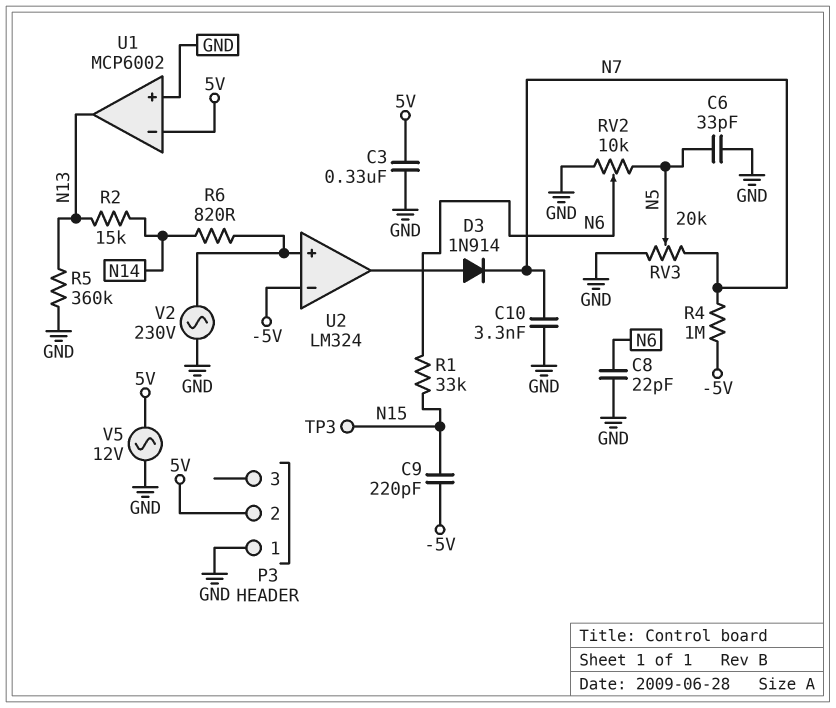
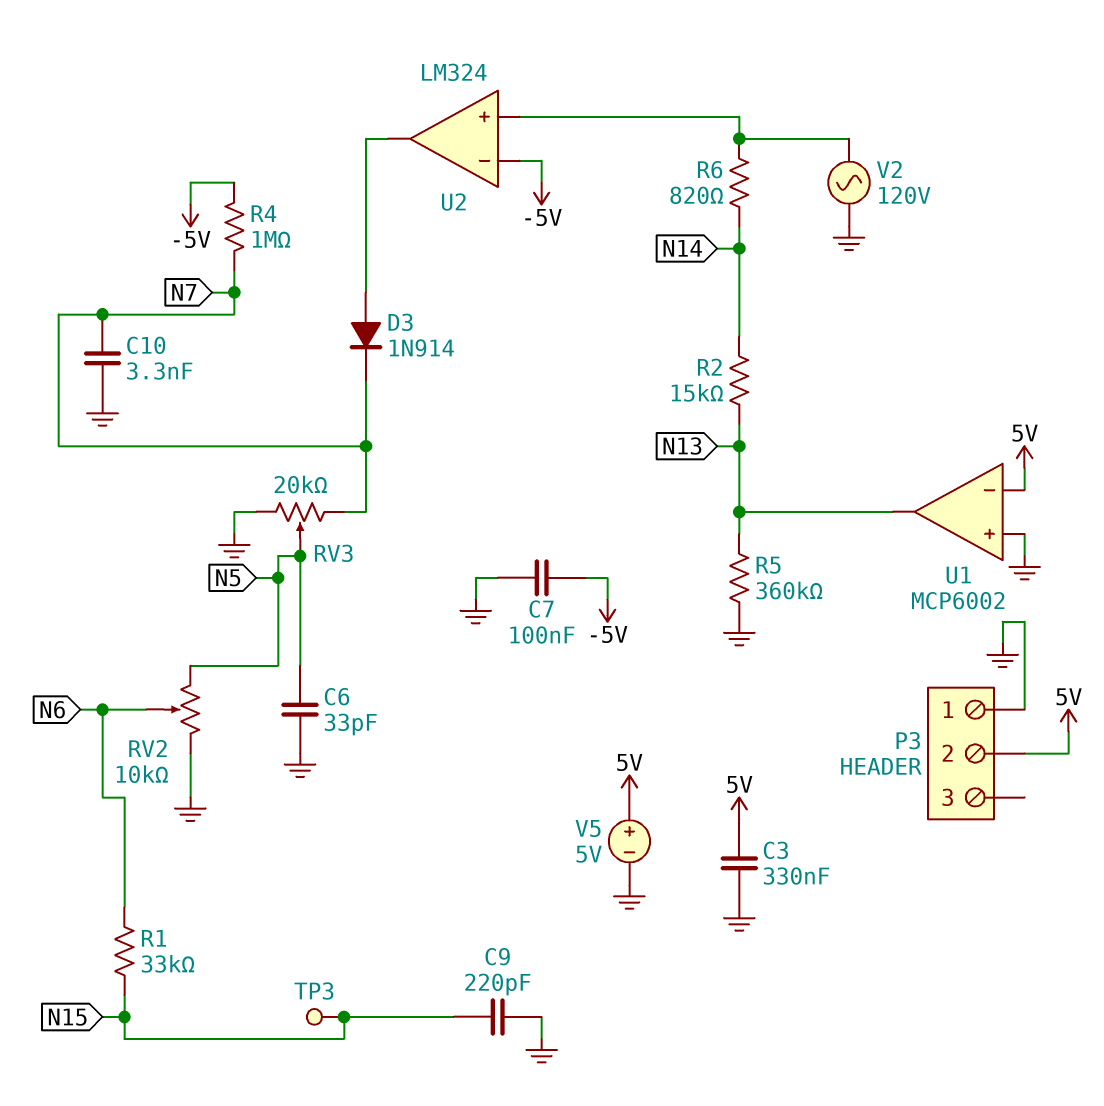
C7: none -> 100nF (-5V, GND)
C8: 22pF (GND, N6) -> none
C9: 220pF (-5V, N15) -> 220pF (GND, N15)
V2: AC 230V (GND, U2/in+) -> AC 120V (GND, U2/in+)
V5: AC 12V (5V, GND) -> 5V (plus 5V, minus GND)

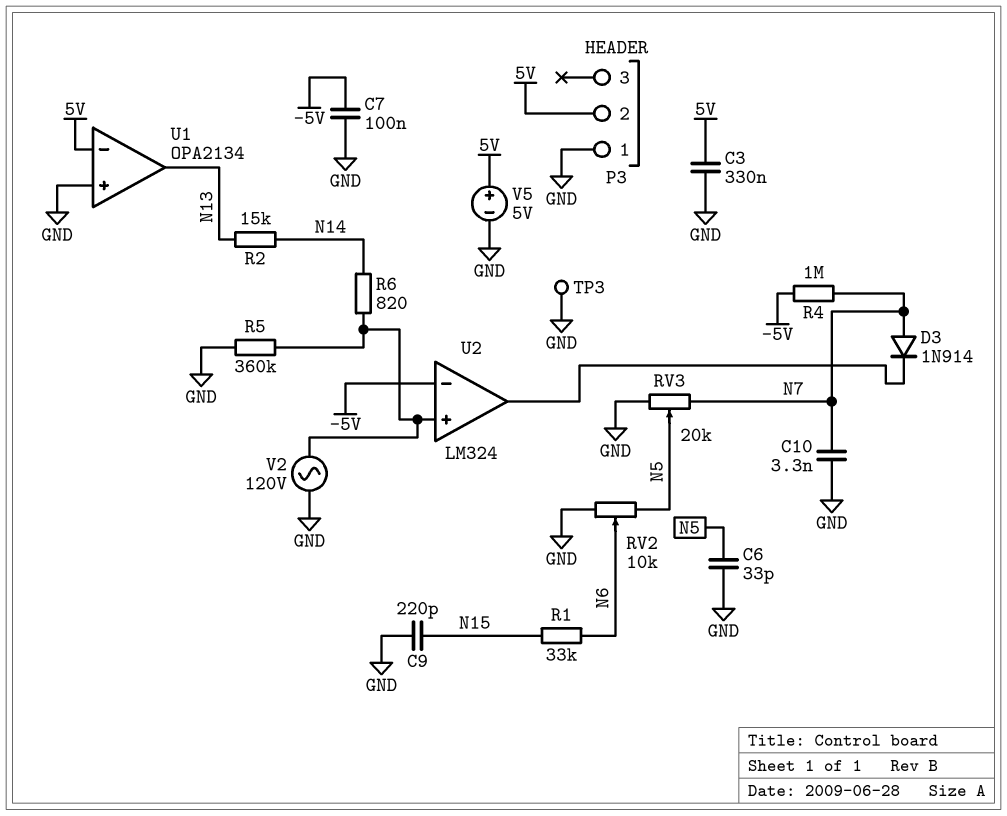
D3: diode 1N914 (A U2/out, K N7) -> diode 1N914 (A N7, K U2/out)
R5: 360k (GND, N13) -> 360k (GND, U2/in+)
TP3: test point (N15) -> test point (GND)
U1: MCP6002 -> OPA2134

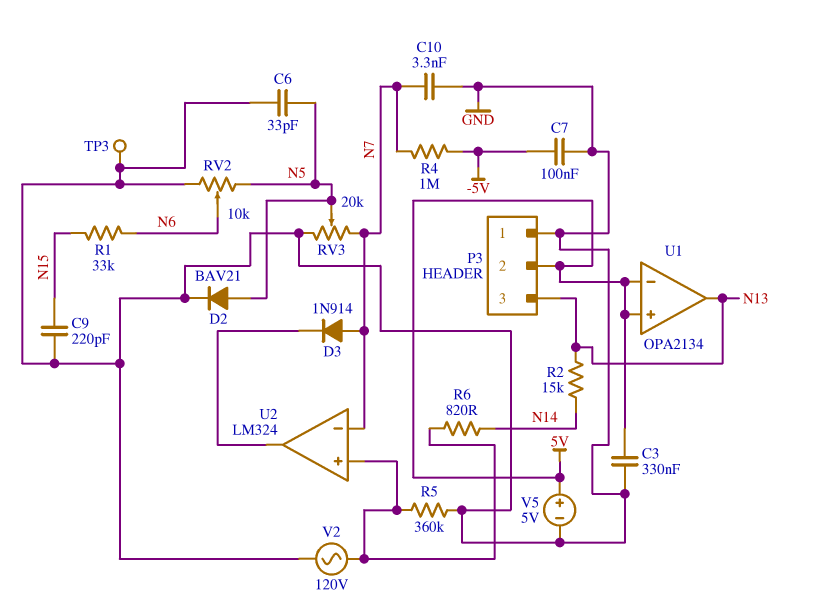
D2: none -> diode BAV21 (A N5, K GND)
P3 pin 3: none -> N13
U1 pin in+: GND -> 5V
U2 pin in-: -5V -> N7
########
▶ [Exercise prompt] Take the line with "R5: 360k (GND, N13) -> 360k (GND, U2/in+)" and each line after it through the end of the material above, and reproduce them exactly, both ends included, without pictures.

▶ [Response to the task]
R5: 360k (GND, N13) -> 360k (GND, U2/in+)
TP3: test point (N15) -> test point (GND)
U1: MCP6002 -> OPA2134

D2: none -> diode BAV21 (A N5, K GND)
P3 pin 3: none -> N13
U1 pin in+: GND -> 5V
U2 pin in-: -5V -> N7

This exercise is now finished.